Prompt
Whatever appears in the data below, copy it exactly.

Available data
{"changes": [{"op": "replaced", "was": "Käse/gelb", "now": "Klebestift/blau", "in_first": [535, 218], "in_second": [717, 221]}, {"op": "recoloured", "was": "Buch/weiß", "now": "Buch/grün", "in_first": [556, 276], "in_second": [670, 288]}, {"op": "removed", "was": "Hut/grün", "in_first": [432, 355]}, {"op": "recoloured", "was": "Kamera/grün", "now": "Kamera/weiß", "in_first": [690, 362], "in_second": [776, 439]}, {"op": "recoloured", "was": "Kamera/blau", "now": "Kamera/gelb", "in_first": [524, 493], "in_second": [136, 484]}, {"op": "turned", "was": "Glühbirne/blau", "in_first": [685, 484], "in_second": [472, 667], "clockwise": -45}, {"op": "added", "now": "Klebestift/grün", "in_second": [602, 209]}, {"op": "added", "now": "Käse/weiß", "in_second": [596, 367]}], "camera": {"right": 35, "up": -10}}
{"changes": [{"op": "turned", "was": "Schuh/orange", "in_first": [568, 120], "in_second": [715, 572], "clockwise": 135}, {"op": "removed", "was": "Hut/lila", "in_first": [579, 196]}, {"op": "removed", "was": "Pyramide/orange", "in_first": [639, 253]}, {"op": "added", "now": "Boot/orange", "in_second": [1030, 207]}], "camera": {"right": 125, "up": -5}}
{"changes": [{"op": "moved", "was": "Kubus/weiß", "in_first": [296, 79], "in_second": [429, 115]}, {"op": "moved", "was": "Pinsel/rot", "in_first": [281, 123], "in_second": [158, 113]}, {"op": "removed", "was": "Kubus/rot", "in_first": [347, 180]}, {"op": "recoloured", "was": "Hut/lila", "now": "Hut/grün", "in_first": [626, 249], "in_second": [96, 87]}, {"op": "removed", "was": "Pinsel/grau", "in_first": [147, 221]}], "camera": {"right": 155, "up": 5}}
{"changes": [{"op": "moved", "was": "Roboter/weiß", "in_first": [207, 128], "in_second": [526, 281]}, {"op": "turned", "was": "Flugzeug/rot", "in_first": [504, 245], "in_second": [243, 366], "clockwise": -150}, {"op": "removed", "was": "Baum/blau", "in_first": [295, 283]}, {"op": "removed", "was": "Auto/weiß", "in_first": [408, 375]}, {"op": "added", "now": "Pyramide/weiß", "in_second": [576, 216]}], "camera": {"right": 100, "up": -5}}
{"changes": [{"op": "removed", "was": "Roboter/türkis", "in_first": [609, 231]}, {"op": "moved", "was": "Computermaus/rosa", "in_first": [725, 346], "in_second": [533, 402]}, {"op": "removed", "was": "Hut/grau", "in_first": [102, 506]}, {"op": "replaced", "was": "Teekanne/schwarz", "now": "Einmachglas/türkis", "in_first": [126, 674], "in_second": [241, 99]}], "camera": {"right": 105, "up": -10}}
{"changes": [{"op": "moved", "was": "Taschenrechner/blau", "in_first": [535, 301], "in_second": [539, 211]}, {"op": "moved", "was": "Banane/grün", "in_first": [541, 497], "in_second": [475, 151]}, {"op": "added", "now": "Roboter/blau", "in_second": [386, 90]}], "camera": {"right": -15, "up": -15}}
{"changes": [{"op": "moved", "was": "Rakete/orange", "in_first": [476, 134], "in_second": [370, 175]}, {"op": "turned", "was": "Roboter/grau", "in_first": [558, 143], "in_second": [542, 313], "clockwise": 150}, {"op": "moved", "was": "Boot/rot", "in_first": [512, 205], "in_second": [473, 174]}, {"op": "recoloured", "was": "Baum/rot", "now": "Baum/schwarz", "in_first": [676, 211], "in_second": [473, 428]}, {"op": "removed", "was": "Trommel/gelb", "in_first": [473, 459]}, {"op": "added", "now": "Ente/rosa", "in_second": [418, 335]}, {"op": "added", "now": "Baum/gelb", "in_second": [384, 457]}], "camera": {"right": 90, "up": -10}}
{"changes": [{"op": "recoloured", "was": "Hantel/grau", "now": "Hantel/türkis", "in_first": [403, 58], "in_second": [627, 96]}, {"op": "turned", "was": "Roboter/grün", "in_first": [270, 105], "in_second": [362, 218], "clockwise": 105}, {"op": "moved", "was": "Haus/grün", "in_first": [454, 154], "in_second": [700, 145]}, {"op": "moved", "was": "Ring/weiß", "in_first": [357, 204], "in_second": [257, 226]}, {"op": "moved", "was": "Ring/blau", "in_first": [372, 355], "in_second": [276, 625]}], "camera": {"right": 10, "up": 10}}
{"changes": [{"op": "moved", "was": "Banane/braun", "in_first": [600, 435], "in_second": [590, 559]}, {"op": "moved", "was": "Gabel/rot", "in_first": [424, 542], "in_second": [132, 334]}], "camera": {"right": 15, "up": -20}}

Reply
{"changes": [{"op": "replaced", "was": "Käse/gelb", "now": "Klebestift/blau", "in_first": [535, 218], "in_second": [717, 221]}, {"op": "recoloured", "was": "Buch/weiß", "now": "Buch/grün", "in_first": [556, 276], "in_second": [670, 288]}, {"op": "removed", "was": "Hut/grün", "in_first": [432, 355]}, {"op": "recoloured", "was": "Kamera/grün", "now": "Kamera/weiß", "in_first": [690, 362], "in_second": [776, 439]}, {"op": "recoloured", "was": "Kamera/blau", "now": "Kamera/gelb", "in_first": [524, 493], "in_second": [136, 484]}, {"op": "turned", "was": "Glühbirne/blau", "in_first": [685, 484], "in_second": [472, 667], "clockwise": -45}, {"op": "added", "now": "Klebestift/grün", "in_second": [602, 209]}, {"op": "added", "now": "Käse/weiß", "in_second": [596, 367]}], "camera": {"right": 35, "up": -10}}
{"changes": [{"op": "turned", "was": "Schuh/orange", "in_first": [568, 120], "in_second": [715, 572], "clockwise": 135}, {"op": "removed", "was": "Hut/lila", "in_first": [579, 196]}, {"op": "removed", "was": "Pyramide/orange", "in_first": [639, 253]}, {"op": "added", "now": "Boot/orange", "in_second": [1030, 207]}], "camera": {"right": 125, "up": -5}}
{"changes": [{"op": "moved", "was": "Kubus/weiß", "in_first": [296, 79], "in_second": [429, 115]}, {"op": "moved", "was": "Pinsel/rot", "in_first": [281, 123], "in_second": [158, 113]}, {"op": "removed", "was": "Kubus/rot", "in_first": [347, 180]}, {"op": "recoloured", "was": "Hut/lila", "now": "Hut/grün", "in_first": [626, 249], "in_second": [96, 87]}, {"op": "removed", "was": "Pinsel/grau", "in_first": [147, 221]}], "camera": {"right": 155, "up": 5}}
{"changes": [{"op": "moved", "was": "Roboter/weiß", "in_first": [207, 128], "in_second": [526, 281]}, {"op": "turned", "was": "Flugzeug/rot", "in_first": [504, 245], "in_second": [243, 366], "clockwise": -150}, {"op": "removed", "was": "Baum/blau", "in_first": [295, 283]}, {"op": "removed", "was": "Auto/weiß", "in_first": [408, 375]}, {"op": "added", "now": "Pyramide/weiß", "in_second": [576, 216]}], "camera": {"right": 100, "up": -5}}
{"changes": [{"op": "removed", "was": "Roboter/türkis", "in_first": [609, 231]}, {"op": "moved", "was": "Computermaus/rosa", "in_first": [725, 346], "in_second": [533, 402]}, {"op": "removed", "was": "Hut/grau", "in_first": [102, 506]}, {"op": "replaced", "was": "Teekanne/schwarz", "now": "Einmachglas/türkis", "in_first": [126, 674], "in_second": [241, 99]}], "camera": {"right": 105, "up": -10}}
{"changes": [{"op": "moved", "was": "Taschenrechner/blau", "in_first": [535, 301], "in_second": [539, 211]}, {"op": "moved", "was": "Banane/grün", "in_first": [541, 497], "in_second": [475, 151]}, {"op": "added", "now": "Roboter/blau", "in_second": [386, 90]}], "camera": {"right": -15, "up": -15}}
{"changes": [{"op": "moved", "was": "Rakete/orange", "in_first": [476, 134], "in_second": [370, 175]}, {"op": "turned", "was": "Roboter/grau", "in_first": [558, 143], "in_second": [542, 313], "clockwise": 150}, {"op": "moved", "was": "Boot/rot", "in_first": [512, 205], "in_second": [473, 174]}, {"op": "recoloured", "was": "Baum/rot", "now": "Baum/schwarz", "in_first": [676, 211], "in_second": [473, 428]}, {"op": "removed", "was": "Trommel/gelb", "in_first": [473, 459]}, {"op": "added", "now": "Ente/rosa", "in_second": [418, 335]}, {"op": "added", "now": "Baum/gelb", "in_second": [384, 457]}], "camera": {"right": 90, "up": -10}}
{"changes": [{"op": "recoloured", "was": "Hantel/grau", "now": "Hantel/türkis", "in_first": [403, 58], "in_second": [627, 96]}, {"op": "turned", "was": "Roboter/grün", "in_first": [270, 105], "in_second": [362, 218], "clockwise": 105}, {"op": "moved", "was": "Haus/grün", "in_first": [454, 154], "in_second": [700, 145]}, {"op": "moved", "was": "Ring/weiß", "in_first": [357, 204], "in_second": [257, 226]}, {"op": "moved", "was": "Ring/blau", "in_first": [372, 355], "in_second": [276, 625]}], "camera": {"right": 10, "up": 10}}
{"changes": [{"op": "moved", "was": "Banane/braun", "in_first": [600, 435], "in_second": [590, 559]}, {"op": "moved", "was": "Gabel/rot", "in_first": [424, 542], "in_second": [132, 334]}], "camera": {"right": 15, "up": -20}}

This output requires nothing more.